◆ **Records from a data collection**
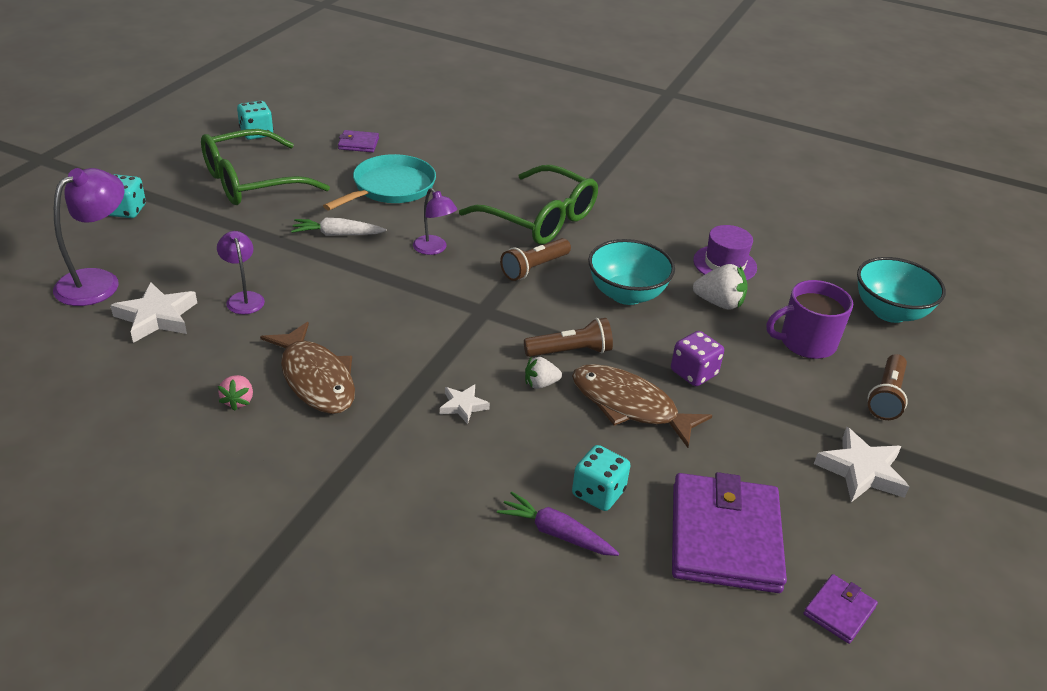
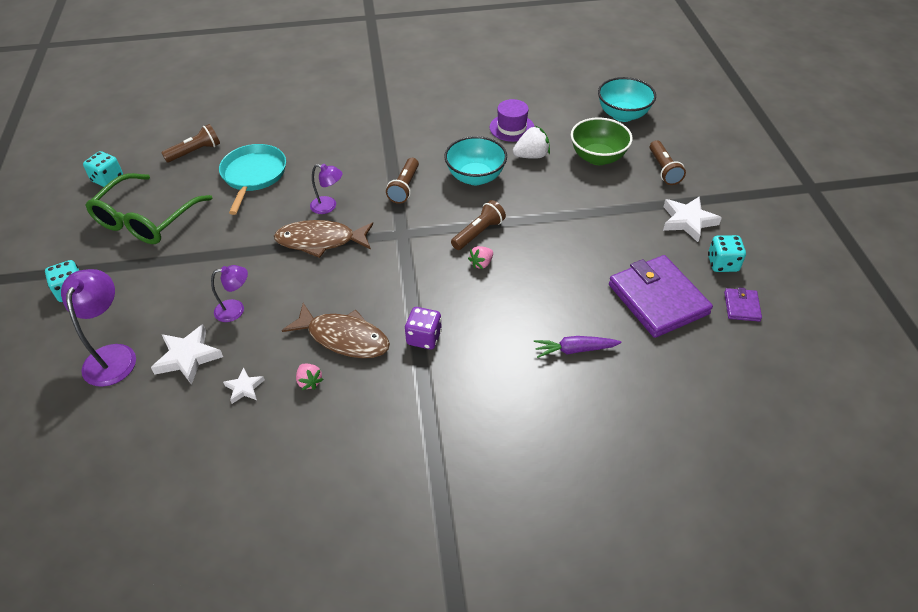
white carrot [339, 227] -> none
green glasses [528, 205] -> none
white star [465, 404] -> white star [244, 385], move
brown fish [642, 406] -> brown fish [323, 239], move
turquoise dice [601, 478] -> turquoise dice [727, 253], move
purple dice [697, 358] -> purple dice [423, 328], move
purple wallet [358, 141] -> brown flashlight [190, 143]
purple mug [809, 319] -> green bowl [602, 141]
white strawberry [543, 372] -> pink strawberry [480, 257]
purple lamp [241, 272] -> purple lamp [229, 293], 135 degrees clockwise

◆ **PROBLEM TO WORK ON**
Exact copies of the line with "purple dice [697, 358]" and of every later line in the entries make up the whole answer.

◆ **YOUR SOLUTION**
purple dice [697, 358] -> purple dice [423, 328], move
purple wallet [358, 141] -> brown flashlight [190, 143]
purple mug [809, 319] -> green bowl [602, 141]
white strawberry [543, 372] -> pink strawberry [480, 257]
purple lamp [241, 272] -> purple lamp [229, 293], 135 degrees clockwise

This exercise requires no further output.